**Excerpted data:**

= Beginning of Section =

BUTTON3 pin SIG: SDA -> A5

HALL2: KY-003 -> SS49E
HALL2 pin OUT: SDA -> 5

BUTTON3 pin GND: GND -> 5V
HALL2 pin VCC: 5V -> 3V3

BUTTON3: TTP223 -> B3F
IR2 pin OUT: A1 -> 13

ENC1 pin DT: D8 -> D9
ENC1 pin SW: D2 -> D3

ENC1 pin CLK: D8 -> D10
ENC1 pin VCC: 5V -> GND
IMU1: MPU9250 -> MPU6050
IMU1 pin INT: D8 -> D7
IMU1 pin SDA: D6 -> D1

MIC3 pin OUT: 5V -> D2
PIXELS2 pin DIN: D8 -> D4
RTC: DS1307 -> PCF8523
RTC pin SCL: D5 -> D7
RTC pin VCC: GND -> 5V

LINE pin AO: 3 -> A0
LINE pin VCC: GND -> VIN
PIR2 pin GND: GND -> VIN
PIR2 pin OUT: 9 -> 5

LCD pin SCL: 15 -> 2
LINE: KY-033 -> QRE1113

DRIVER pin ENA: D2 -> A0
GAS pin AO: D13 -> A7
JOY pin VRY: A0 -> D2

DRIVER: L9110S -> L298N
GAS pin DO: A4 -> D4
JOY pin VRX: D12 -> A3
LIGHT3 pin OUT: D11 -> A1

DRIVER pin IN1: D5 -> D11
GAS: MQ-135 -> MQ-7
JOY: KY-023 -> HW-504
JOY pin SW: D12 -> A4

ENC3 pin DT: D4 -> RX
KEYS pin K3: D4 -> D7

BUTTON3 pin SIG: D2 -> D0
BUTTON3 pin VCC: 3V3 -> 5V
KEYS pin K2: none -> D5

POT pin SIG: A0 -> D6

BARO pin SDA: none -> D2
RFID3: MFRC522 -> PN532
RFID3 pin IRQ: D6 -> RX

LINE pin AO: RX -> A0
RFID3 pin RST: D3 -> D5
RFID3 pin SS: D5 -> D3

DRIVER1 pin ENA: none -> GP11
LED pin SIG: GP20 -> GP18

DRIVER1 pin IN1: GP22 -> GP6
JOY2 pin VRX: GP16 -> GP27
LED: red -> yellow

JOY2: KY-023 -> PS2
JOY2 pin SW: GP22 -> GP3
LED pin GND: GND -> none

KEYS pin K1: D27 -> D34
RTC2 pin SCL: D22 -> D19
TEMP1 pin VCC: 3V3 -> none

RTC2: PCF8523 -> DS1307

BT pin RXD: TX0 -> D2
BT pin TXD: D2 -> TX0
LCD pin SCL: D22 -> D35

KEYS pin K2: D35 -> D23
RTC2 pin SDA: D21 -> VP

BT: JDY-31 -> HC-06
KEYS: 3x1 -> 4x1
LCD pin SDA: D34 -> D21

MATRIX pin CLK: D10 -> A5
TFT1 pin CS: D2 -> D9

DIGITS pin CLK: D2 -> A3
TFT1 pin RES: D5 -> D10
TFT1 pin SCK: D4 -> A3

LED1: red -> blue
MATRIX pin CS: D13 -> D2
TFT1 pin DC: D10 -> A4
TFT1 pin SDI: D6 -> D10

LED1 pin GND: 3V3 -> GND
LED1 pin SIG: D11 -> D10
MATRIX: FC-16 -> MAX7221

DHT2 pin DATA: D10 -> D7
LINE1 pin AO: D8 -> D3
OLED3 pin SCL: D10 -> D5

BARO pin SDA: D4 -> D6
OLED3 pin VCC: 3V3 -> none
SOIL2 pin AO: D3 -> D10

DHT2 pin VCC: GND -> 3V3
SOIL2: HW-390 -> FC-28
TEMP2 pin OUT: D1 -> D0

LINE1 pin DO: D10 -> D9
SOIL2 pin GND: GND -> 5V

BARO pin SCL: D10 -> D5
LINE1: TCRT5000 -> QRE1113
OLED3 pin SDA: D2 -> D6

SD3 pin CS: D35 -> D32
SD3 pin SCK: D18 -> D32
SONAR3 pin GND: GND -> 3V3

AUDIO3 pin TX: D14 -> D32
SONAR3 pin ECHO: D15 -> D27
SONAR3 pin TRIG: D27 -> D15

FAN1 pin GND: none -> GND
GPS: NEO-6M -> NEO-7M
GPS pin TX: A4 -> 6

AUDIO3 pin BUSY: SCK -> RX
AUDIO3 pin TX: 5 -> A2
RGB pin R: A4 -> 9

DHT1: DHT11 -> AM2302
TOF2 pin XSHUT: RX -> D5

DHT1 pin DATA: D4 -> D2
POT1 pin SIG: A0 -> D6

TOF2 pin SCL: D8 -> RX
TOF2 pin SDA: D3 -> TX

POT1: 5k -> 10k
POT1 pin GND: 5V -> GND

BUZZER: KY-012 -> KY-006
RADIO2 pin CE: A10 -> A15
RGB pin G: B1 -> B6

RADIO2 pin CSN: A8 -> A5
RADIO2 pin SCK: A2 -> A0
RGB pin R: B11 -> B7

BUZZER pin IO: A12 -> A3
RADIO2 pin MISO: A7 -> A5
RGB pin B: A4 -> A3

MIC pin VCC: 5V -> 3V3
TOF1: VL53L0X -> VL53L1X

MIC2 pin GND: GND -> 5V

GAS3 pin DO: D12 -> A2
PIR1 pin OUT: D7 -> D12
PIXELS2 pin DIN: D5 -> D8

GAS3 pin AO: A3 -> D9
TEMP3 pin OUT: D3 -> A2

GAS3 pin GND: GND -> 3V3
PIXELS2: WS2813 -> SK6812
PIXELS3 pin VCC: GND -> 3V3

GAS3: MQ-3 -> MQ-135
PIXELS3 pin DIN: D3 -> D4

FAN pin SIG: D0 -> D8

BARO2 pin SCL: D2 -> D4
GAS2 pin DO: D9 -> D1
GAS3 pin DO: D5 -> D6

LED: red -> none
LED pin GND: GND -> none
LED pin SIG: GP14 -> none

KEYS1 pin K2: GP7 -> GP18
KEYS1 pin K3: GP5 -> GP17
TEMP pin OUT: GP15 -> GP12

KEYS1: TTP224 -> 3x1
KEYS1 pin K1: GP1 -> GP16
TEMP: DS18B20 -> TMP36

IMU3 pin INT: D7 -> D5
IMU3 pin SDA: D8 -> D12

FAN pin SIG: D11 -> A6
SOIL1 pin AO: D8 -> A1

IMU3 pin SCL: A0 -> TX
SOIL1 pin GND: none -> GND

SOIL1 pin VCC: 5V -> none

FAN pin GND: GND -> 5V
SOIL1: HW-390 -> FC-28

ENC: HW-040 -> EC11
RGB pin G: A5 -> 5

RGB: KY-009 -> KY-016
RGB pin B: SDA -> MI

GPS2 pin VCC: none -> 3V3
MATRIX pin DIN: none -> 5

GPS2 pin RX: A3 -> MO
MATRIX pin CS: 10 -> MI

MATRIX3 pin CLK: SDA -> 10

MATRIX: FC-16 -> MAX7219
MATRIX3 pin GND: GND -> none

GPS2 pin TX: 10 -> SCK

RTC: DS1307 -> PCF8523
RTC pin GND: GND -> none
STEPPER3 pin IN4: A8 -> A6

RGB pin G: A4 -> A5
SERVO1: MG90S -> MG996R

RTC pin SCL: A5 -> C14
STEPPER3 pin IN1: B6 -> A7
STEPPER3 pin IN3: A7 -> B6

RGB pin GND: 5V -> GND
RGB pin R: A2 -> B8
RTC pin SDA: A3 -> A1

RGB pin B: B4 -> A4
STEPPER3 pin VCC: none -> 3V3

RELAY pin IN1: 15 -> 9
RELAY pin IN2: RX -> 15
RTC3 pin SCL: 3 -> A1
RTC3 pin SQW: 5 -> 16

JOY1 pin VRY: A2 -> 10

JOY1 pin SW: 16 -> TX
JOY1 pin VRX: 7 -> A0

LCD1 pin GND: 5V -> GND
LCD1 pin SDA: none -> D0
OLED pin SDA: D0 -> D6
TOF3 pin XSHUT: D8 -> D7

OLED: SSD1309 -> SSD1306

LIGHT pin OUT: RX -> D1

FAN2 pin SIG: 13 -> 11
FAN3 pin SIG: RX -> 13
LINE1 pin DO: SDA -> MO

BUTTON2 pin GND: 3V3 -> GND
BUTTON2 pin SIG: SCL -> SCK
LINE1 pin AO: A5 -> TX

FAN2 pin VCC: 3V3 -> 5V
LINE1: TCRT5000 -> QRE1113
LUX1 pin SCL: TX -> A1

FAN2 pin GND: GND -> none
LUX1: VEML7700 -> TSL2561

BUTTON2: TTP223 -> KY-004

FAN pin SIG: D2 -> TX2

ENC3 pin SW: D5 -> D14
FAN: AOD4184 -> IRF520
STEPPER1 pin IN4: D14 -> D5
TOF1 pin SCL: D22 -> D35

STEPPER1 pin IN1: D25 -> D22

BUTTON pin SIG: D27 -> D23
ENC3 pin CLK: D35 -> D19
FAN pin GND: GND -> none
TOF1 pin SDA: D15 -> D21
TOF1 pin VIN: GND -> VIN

= End of Section =

Copy nothing beyond the line containing "DRIVER pin ENA: D2 -> A0". Transcribe exactly from the first line of the entries down to that line, inclusive.

BUTTON3 pin SIG: SDA -> A5

HALL2: KY-003 -> SS49E
HALL2 pin OUT: SDA -> 5

BUTTON3 pin GND: GND -> 5V
HALL2 pin VCC: 5V -> 3V3

BUTTON3: TTP223 -> B3F
IR2 pin OUT: A1 -> 13

ENC1 pin DT: D8 -> D9
ENC1 pin SW: D2 -> D3

ENC1 pin CLK: D8 -> D10
ENC1 pin VCC: 5V -> GND
IMU1: MPU9250 -> MPU6050
IMU1 pin INT: D8 -> D7
IMU1 pin SDA: D6 -> D1

MIC3 pin OUT: 5V -> D2
PIXELS2 pin DIN: D8 -> D4
RTC: DS1307 -> PCF8523
RTC pin SCL: D5 -> D7
RTC pin VCC: GND -> 5V

LINE pin AO: 3 -> A0
LINE pin VCC: GND -> VIN
PIR2 pin GND: GND -> VIN
PIR2 pin OUT: 9 -> 5

LCD pin SCL: 15 -> 2
LINE: KY-033 -> QRE1113

DRIVER pin ENA: D2 -> A0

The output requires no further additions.